◆ Exercise ◆
Write out again, exactly, the lines below starting at the one with "pink ball: 1 -> 3" and ending at the one with "black cone: 4 -> 5".

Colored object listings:
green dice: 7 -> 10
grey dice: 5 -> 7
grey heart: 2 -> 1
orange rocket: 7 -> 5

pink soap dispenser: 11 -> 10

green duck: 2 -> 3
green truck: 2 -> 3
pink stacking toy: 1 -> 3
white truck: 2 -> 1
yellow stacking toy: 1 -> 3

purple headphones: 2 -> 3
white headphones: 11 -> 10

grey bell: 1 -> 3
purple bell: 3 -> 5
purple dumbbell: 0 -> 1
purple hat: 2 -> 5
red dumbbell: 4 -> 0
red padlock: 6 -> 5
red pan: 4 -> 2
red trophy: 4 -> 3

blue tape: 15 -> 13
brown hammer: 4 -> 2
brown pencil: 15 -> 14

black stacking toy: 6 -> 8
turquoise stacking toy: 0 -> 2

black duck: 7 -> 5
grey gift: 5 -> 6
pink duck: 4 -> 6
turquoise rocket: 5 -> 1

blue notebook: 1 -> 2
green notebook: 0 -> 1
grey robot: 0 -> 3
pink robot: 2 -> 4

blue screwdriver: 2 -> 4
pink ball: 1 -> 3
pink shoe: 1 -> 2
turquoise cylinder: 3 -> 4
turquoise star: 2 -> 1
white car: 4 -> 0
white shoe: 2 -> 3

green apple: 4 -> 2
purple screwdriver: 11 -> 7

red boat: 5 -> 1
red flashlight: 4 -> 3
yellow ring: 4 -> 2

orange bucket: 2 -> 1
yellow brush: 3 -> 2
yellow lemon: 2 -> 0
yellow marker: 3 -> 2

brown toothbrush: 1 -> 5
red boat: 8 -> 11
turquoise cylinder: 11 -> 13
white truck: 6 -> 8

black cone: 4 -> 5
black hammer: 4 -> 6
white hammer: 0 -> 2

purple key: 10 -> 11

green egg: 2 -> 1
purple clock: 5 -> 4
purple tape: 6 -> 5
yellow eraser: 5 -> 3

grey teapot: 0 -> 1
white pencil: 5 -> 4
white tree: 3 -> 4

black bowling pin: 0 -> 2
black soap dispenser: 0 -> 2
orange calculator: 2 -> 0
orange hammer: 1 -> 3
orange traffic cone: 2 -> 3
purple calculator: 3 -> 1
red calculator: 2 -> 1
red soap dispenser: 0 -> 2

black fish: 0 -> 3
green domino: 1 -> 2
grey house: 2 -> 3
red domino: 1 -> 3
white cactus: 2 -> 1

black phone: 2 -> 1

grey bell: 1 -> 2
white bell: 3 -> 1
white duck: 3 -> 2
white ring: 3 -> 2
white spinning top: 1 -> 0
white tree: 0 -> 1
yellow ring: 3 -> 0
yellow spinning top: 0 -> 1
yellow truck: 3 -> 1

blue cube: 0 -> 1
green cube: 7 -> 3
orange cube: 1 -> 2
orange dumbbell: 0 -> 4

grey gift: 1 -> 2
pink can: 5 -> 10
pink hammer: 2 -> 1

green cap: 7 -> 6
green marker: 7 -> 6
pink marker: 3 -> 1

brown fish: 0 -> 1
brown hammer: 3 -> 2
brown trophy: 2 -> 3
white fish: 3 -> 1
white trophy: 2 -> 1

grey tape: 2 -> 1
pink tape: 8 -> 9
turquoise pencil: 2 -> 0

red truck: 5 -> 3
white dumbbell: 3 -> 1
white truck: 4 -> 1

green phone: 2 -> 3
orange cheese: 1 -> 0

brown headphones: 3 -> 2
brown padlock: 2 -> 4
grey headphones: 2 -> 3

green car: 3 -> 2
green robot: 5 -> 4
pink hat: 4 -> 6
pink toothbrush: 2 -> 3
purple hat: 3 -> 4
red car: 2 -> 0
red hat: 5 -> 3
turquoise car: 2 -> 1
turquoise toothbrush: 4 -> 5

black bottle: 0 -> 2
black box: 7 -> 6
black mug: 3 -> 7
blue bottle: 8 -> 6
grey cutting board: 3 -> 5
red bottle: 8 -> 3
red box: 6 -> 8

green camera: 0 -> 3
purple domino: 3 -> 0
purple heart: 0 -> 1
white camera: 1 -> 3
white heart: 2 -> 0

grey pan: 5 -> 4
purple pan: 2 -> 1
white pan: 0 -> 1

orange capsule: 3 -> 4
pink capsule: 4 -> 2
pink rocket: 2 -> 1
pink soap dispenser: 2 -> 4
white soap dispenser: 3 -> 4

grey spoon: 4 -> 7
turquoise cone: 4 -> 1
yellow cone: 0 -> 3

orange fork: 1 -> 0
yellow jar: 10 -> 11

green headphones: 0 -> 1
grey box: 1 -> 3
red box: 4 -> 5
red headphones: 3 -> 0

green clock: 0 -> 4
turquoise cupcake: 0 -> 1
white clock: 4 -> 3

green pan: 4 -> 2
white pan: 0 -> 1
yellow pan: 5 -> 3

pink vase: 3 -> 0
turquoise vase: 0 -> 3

◆ Task result ◆
pink ball: 1 -> 3
pink shoe: 1 -> 2
turquoise cylinder: 3 -> 4
turquoise star: 2 -> 1
white car: 4 -> 0
white shoe: 2 -> 3

green apple: 4 -> 2
purple screwdriver: 11 -> 7

red boat: 5 -> 1
red flashlight: 4 -> 3
yellow ring: 4 -> 2

orange bucket: 2 -> 1
yellow brush: 3 -> 2
yellow lemon: 2 -> 0
yellow marker: 3 -> 2

brown toothbrush: 1 -> 5
red boat: 8 -> 11
turquoise cylinder: 11 -> 13
white truck: 6 -> 8

black cone: 4 -> 5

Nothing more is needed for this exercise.